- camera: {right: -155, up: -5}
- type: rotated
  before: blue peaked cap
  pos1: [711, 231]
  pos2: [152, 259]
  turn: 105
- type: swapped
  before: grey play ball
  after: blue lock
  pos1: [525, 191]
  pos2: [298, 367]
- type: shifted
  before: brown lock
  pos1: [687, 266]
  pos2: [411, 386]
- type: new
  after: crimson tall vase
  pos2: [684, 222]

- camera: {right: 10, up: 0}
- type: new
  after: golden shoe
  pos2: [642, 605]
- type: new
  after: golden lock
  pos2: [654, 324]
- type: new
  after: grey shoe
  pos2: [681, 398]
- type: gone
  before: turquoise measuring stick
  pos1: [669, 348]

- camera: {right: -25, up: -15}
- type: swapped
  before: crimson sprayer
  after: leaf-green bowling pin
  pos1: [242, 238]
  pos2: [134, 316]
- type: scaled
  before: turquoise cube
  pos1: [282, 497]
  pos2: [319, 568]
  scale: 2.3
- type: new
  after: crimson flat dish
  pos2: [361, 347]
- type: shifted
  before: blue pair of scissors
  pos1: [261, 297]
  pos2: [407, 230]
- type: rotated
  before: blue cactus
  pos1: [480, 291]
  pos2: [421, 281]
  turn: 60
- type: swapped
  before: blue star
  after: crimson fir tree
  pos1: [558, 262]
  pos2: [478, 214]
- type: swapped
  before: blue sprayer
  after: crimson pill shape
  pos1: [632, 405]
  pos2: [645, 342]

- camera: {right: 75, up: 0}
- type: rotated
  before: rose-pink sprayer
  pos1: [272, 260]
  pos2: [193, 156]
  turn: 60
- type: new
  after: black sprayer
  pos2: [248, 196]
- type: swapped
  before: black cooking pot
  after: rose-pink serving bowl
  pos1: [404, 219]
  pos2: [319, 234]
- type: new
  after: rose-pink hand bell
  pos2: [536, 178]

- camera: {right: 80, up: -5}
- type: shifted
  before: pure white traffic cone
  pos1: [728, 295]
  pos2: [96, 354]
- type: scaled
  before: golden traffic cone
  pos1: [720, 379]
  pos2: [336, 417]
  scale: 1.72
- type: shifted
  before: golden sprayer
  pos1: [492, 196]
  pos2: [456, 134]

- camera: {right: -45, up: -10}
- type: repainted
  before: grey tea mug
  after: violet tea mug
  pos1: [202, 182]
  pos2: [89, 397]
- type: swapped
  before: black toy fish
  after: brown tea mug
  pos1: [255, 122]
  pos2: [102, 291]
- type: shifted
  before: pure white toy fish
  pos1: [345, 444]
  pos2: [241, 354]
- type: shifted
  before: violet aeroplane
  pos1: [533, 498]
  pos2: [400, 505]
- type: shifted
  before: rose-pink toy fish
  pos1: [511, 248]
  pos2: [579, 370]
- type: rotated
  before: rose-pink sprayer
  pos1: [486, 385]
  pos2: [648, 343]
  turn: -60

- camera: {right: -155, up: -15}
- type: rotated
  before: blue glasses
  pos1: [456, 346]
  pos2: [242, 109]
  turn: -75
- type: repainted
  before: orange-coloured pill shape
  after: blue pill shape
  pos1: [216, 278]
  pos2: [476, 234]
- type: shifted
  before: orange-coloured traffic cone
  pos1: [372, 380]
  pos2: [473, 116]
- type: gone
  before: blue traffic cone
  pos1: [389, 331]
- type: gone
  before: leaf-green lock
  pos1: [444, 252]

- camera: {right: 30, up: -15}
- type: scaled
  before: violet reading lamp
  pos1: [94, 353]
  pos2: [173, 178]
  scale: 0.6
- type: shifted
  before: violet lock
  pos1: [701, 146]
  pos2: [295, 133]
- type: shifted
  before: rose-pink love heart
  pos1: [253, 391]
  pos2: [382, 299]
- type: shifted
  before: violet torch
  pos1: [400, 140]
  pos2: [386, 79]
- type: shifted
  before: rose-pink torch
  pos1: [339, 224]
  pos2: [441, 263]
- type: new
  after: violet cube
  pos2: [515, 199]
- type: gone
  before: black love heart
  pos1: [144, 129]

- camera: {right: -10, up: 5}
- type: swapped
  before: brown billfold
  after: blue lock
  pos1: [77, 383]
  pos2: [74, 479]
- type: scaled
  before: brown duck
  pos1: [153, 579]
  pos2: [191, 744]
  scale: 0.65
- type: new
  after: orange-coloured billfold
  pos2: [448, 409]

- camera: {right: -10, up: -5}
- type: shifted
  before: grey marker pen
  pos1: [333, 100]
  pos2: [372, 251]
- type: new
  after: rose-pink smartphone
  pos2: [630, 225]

- What you are asked to do -
The material must be repeated in full, with every line exact.

- Written response -
- camera: {right: -155, up: -5}
- type: rotated
  before: blue peaked cap
  pos1: [711, 231]
  pos2: [152, 259]
  turn: 105
- type: swapped
  before: grey play ball
  after: blue lock
  pos1: [525, 191]
  pos2: [298, 367]
- type: shifted
  before: brown lock
  pos1: [687, 266]
  pos2: [411, 386]
- type: new
  after: crimson tall vase
  pos2: [684, 222]

- camera: {right: 10, up: 0}
- type: new
  after: golden shoe
  pos2: [642, 605]
- type: new
  after: golden lock
  pos2: [654, 324]
- type: new
  after: grey shoe
  pos2: [681, 398]
- type: gone
  before: turquoise measuring stick
  pos1: [669, 348]

- camera: {right: -25, up: -15}
- type: swapped
  before: crimson sprayer
  after: leaf-green bowling pin
  pos1: [242, 238]
  pos2: [134, 316]
- type: scaled
  before: turquoise cube
  pos1: [282, 497]
  pos2: [319, 568]
  scale: 2.3
- type: new
  after: crimson flat dish
  pos2: [361, 347]
- type: shifted
  before: blue pair of scissors
  pos1: [261, 297]
  pos2: [407, 230]
- type: rotated
  before: blue cactus
  pos1: [480, 291]
  pos2: [421, 281]
  turn: 60
- type: swapped
  before: blue star
  after: crimson fir tree
  pos1: [558, 262]
  pos2: [478, 214]
- type: swapped
  before: blue sprayer
  after: crimson pill shape
  pos1: [632, 405]
  pos2: [645, 342]

- camera: {right: 75, up: 0}
- type: rotated
  before: rose-pink sprayer
  pos1: [272, 260]
  pos2: [193, 156]
  turn: 60
- type: new
  after: black sprayer
  pos2: [248, 196]
- type: swapped
  before: black cooking pot
  after: rose-pink serving bowl
  pos1: [404, 219]
  pos2: [319, 234]
- type: new
  after: rose-pink hand bell
  pos2: [536, 178]

- camera: {right: 80, up: -5}
- type: shifted
  before: pure white traffic cone
  pos1: [728, 295]
  pos2: [96, 354]
- type: scaled
  before: golden traffic cone
  pos1: [720, 379]
  pos2: [336, 417]
  scale: 1.72
- type: shifted
  before: golden sprayer
  pos1: [492, 196]
  pos2: [456, 134]

- camera: {right: -45, up: -10}
- type: repainted
  before: grey tea mug
  after: violet tea mug
  pos1: [202, 182]
  pos2: [89, 397]
- type: swapped
  before: black toy fish
  after: brown tea mug
  pos1: [255, 122]
  pos2: [102, 291]
- type: shifted
  before: pure white toy fish
  pos1: [345, 444]
  pos2: [241, 354]
- type: shifted
  before: violet aeroplane
  pos1: [533, 498]
  pos2: [400, 505]
- type: shifted
  before: rose-pink toy fish
  pos1: [511, 248]
  pos2: [579, 370]
- type: rotated
  before: rose-pink sprayer
  pos1: [486, 385]
  pos2: [648, 343]
  turn: -60

- camera: {right: -155, up: -15}
- type: rotated
  before: blue glasses
  pos1: [456, 346]
  pos2: [242, 109]
  turn: -75
- type: repainted
  before: orange-coloured pill shape
  after: blue pill shape
  pos1: [216, 278]
  pos2: [476, 234]
- type: shifted
  before: orange-coloured traffic cone
  pos1: [372, 380]
  pos2: [473, 116]
- type: gone
  before: blue traffic cone
  pos1: [389, 331]
- type: gone
  before: leaf-green lock
  pos1: [444, 252]

- camera: {right: 30, up: -15}
- type: scaled
  before: violet reading lamp
  pos1: [94, 353]
  pos2: [173, 178]
  scale: 0.6
- type: shifted
  before: violet lock
  pos1: [701, 146]
  pos2: [295, 133]
- type: shifted
  before: rose-pink love heart
  pos1: [253, 391]
  pos2: [382, 299]
- type: shifted
  before: violet torch
  pos1: [400, 140]
  pos2: [386, 79]
- type: shifted
  before: rose-pink torch
  pos1: [339, 224]
  pos2: [441, 263]
- type: new
  after: violet cube
  pos2: [515, 199]
- type: gone
  before: black love heart
  pos1: [144, 129]

- camera: {right: -10, up: 5}
- type: swapped
  before: brown billfold
  after: blue lock
  pos1: [77, 383]
  pos2: [74, 479]
- type: scaled
  before: brown duck
  pos1: [153, 579]
  pos2: [191, 744]
  scale: 0.65
- type: new
  after: orange-coloured billfold
  pos2: [448, 409]

- camera: {right: -10, up: -5}
- type: shifted
  before: grey marker pen
  pos1: [333, 100]
  pos2: [372, 251]
- type: new
  after: rose-pink smartphone
  pos2: [630, 225]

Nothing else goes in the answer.